● **Exercise materials**

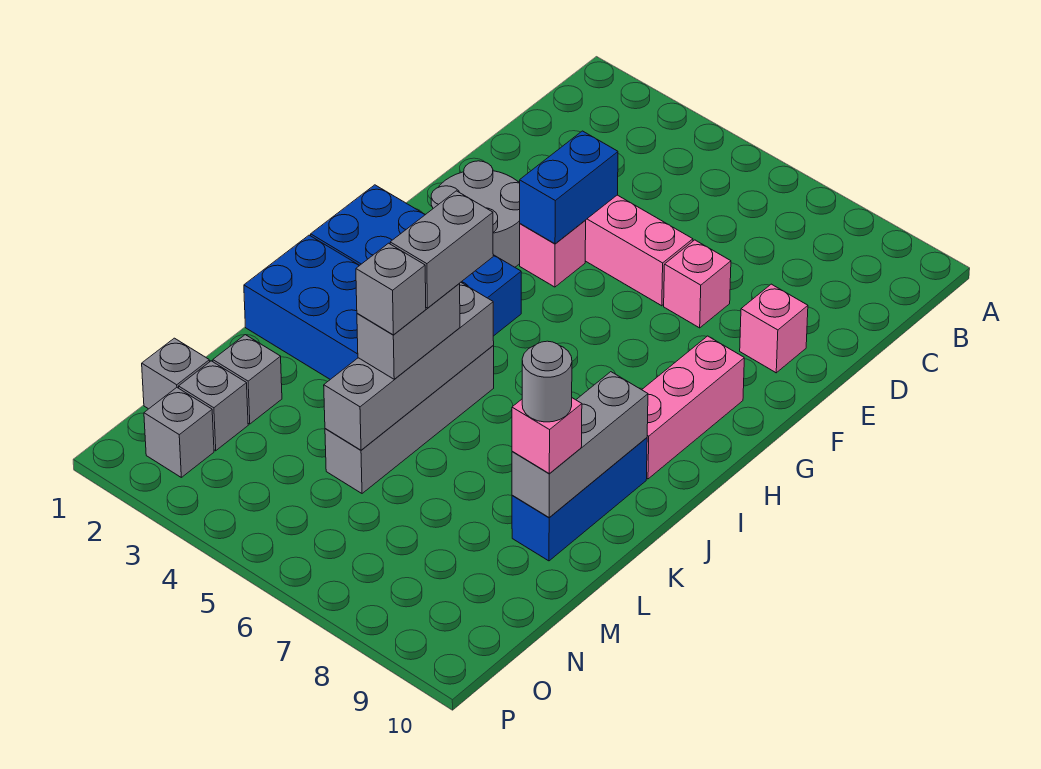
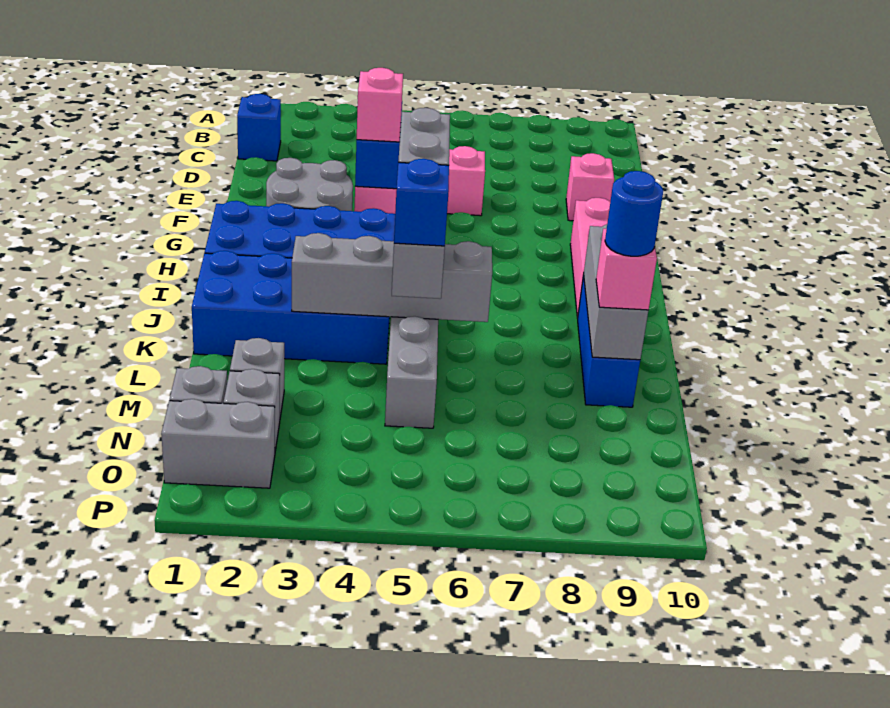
none -> blue brick C1 level 1
pink brick E7 level 1 -> pink brick F4 level 3
grey brick J5:M5 level 2 -> grey brick K3:K6 level 2
grey brick L5 level 4 -> blue brick L5 level 4
grey round brick L9 level 4 -> blue round brick L9 level 4
grey brick O2 level 1 -> grey brick O1:O2 level 1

● **Exercise goal**
Although the records contain pictures, your copy should hold only the text, reproduced exactly.

● **Answer box**
none -> blue brick C1 level 1
pink brick E7 level 1 -> pink brick F4 level 3
grey brick J5:M5 level 2 -> grey brick K3:K6 level 2
grey brick L5 level 4 -> blue brick L5 level 4
grey round brick L9 level 4 -> blue round brick L9 level 4
grey brick O2 level 1 -> grey brick O1:O2 level 1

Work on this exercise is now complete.